Work item:
Each line that contains the string "VMID" counts once; report how many such lines appear in the data, as a number only.

The data:
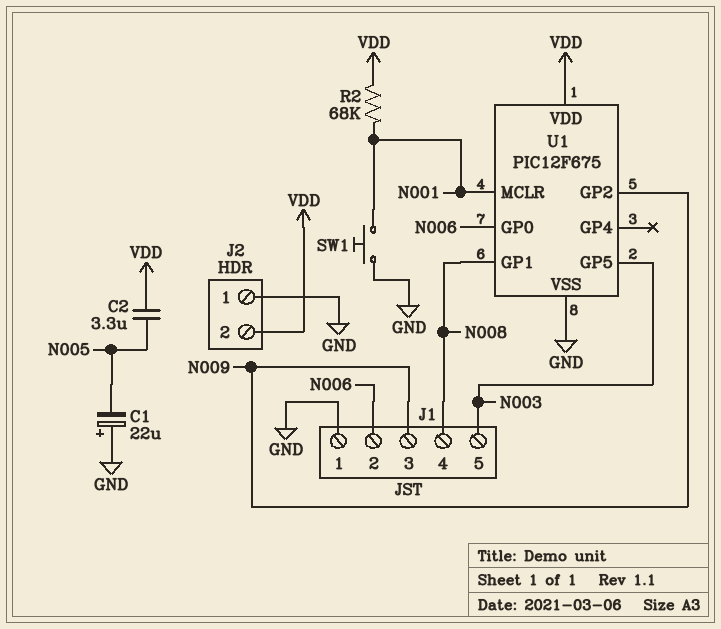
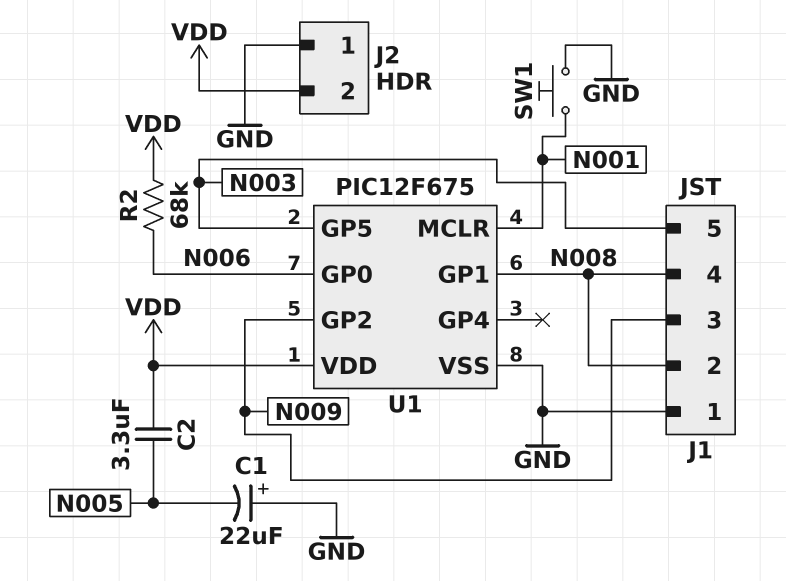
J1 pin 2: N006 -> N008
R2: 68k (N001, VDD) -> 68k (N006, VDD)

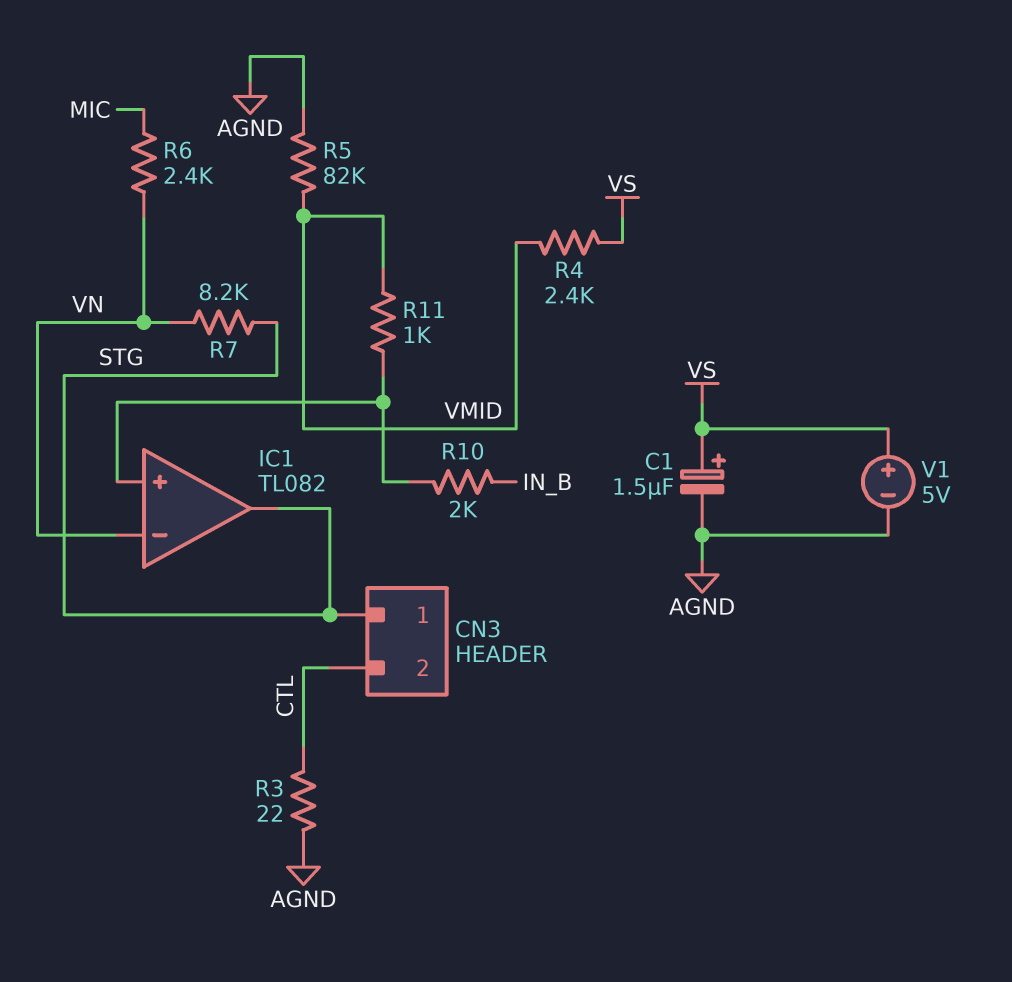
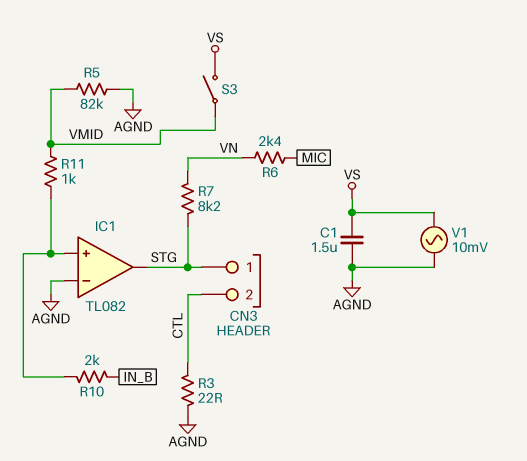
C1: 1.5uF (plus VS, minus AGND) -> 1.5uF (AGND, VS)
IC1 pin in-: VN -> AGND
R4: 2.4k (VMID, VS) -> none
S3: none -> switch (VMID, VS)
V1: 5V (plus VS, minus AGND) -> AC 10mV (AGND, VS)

Task answer:
2